Please keep the images out and set down the data exactly as given.

*Data shown*:
==========
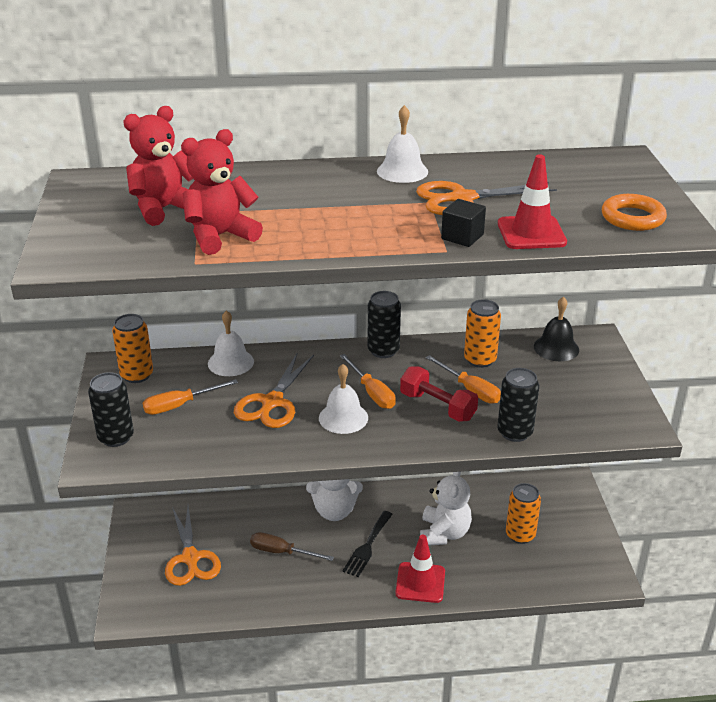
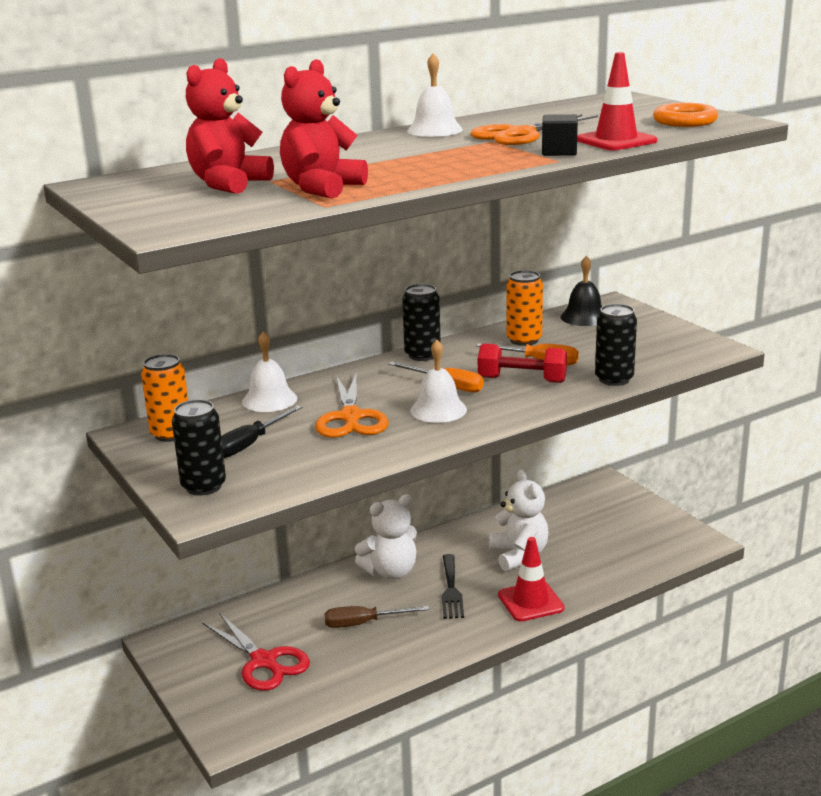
camera: 25 degrees left, 10 degrees down
(180, 405) = (250, 444): orange screwdriver -> black screwdriver
(190, 558) = (263, 661): orange scissors -> red scissors
(520, 535) = (592, 534): orange can -> none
==========
*The answer*:
camera: 25 degrees left, 10 degrees down
(180, 405) = (250, 444): orange screwdriver -> black screwdriver
(190, 558) = (263, 661): orange scissors -> red scissors
(520, 535) = (592, 534): orange can -> none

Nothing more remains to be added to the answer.